What to work on –
Rewrite the listing below with every "clockwise" swapped for "counterclockwise", changing nothing else. Leave out the picture lines.

---- Task input

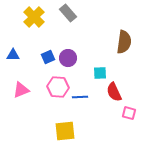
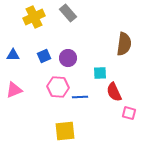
yellow cross: rotated 20 degrees clockwise
brown semicircle: moved 2 px down
blue square: moved 4 px left, 1 px up
pink triangle: moved 7 px left
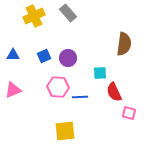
yellow cross: moved 1 px up
pink triangle: moved 1 px left
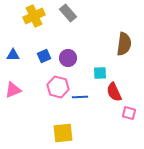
pink hexagon: rotated 10 degrees clockwise
yellow square: moved 2 px left, 2 px down
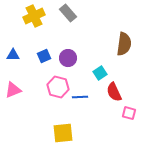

--------

Answer to the problem –
yellow cross: rotated 20 degrees counterclockwise
brown semicircle: moved 2 px down
blue square: moved 4 px left, 1 px up
pink triangle: moved 7 px left
yellow cross: moved 1 px up
pink triangle: moved 1 px left
pink hexagon: rotated 10 degrees counterclockwise
yellow square: moved 2 px left, 2 px down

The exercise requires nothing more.